- REQUIREMENT: Reproduce all of the rows below verbatim, leaving out the pictures.

- SUPPLIED RECORDS:
---

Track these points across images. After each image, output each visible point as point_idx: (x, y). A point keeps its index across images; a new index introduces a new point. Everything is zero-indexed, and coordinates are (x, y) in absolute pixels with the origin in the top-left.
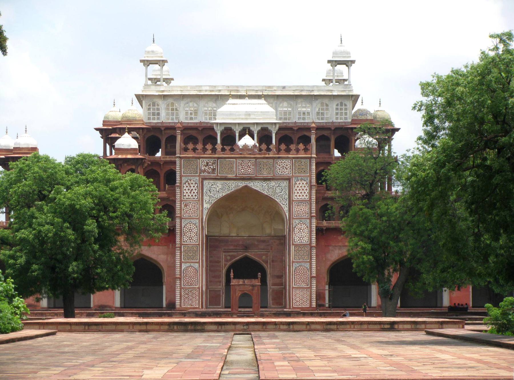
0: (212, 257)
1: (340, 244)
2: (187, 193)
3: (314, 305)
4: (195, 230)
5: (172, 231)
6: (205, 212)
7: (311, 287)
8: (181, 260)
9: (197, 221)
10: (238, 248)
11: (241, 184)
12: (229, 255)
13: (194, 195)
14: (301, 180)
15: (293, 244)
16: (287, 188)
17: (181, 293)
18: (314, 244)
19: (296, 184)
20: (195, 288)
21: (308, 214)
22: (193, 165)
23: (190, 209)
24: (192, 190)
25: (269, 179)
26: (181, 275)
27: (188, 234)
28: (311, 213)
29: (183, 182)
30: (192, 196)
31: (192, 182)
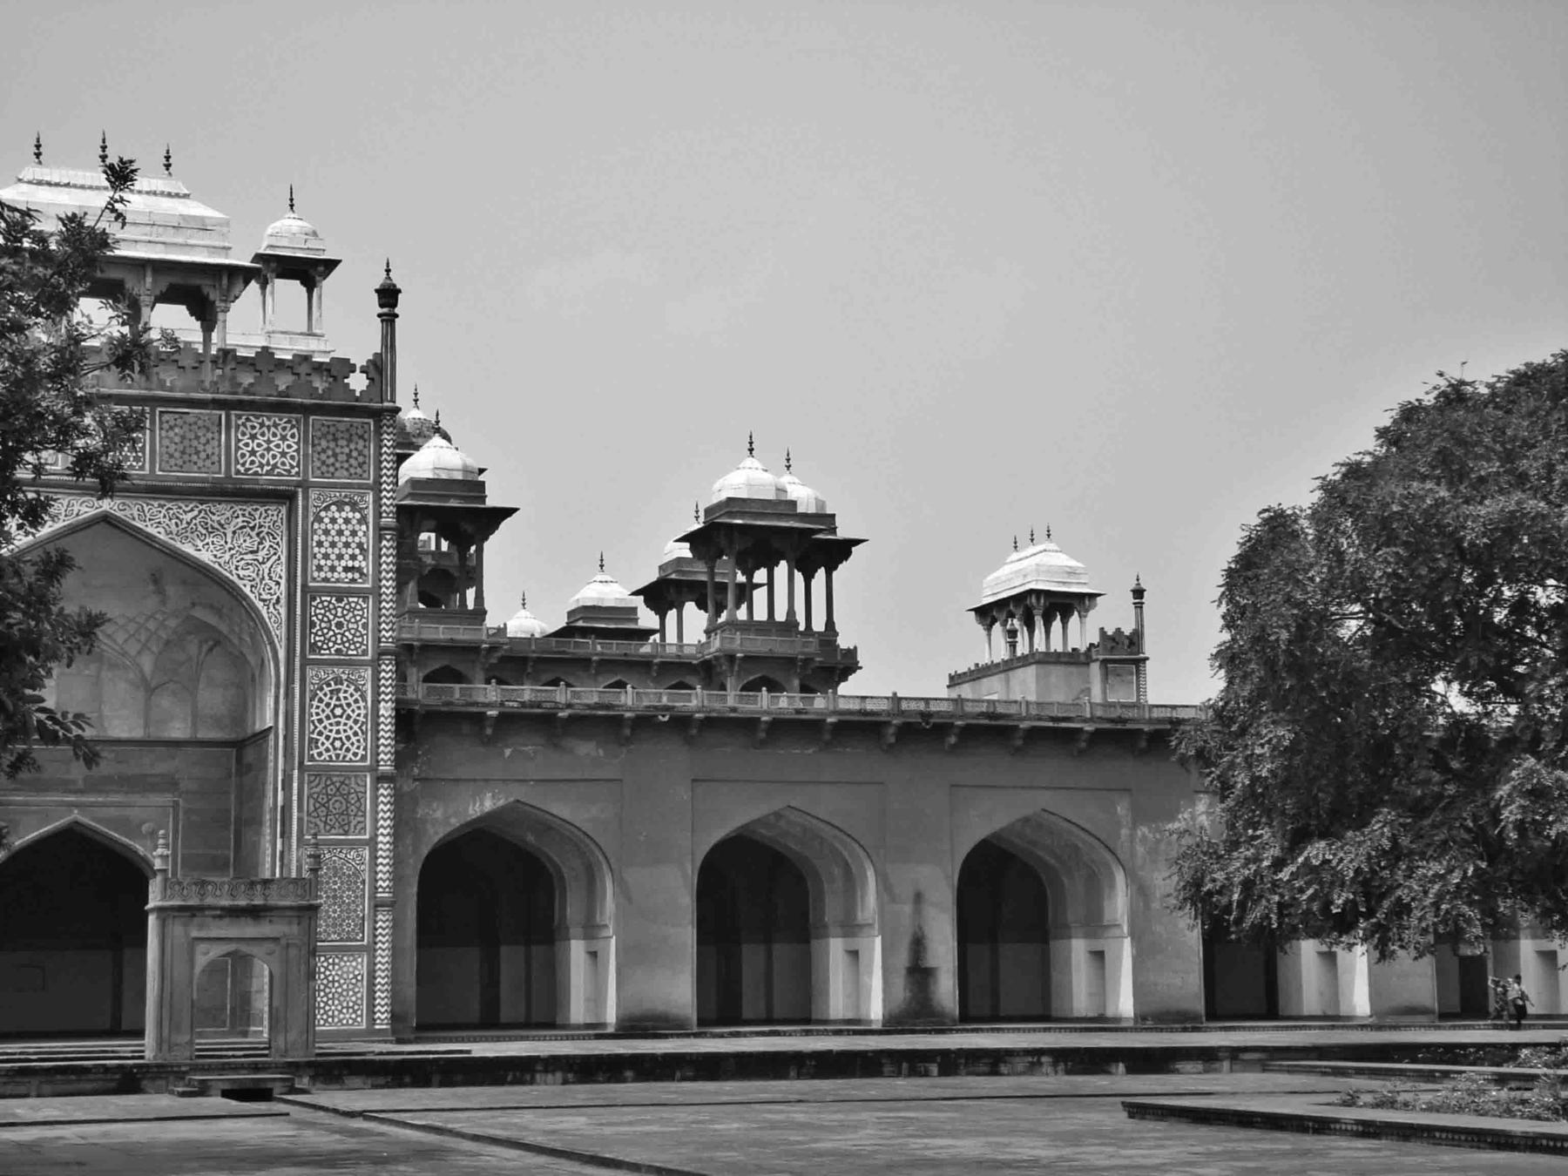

---

- REPLY TO THE TASK:
Track these points across images. After each image, output each visible point as point_idx: (x, y). A point keeps its index across images; a new index introduces a new point. Everything is zero-indexed, and coordinates are (x, y) in absolute pixels with the origin in the top-left.
0: (212, 257)
1: (340, 244)
2: (187, 193)
3: (314, 305)
4: (195, 230)
5: (172, 231)
6: (205, 212)
7: (311, 287)
8: (181, 260)
9: (197, 221)
10: (238, 248)
11: (241, 184)
12: (229, 255)
13: (194, 195)
14: (301, 180)
15: (293, 244)
16: (287, 188)
17: (181, 293)
18: (314, 244)
19: (296, 184)
20: (195, 288)
21: (308, 214)
22: (193, 165)
23: (190, 209)
24: (192, 190)
25: (269, 179)
26: (181, 275)
27: (188, 234)
28: (311, 213)
29: (183, 182)
30: (192, 196)
31: (192, 182)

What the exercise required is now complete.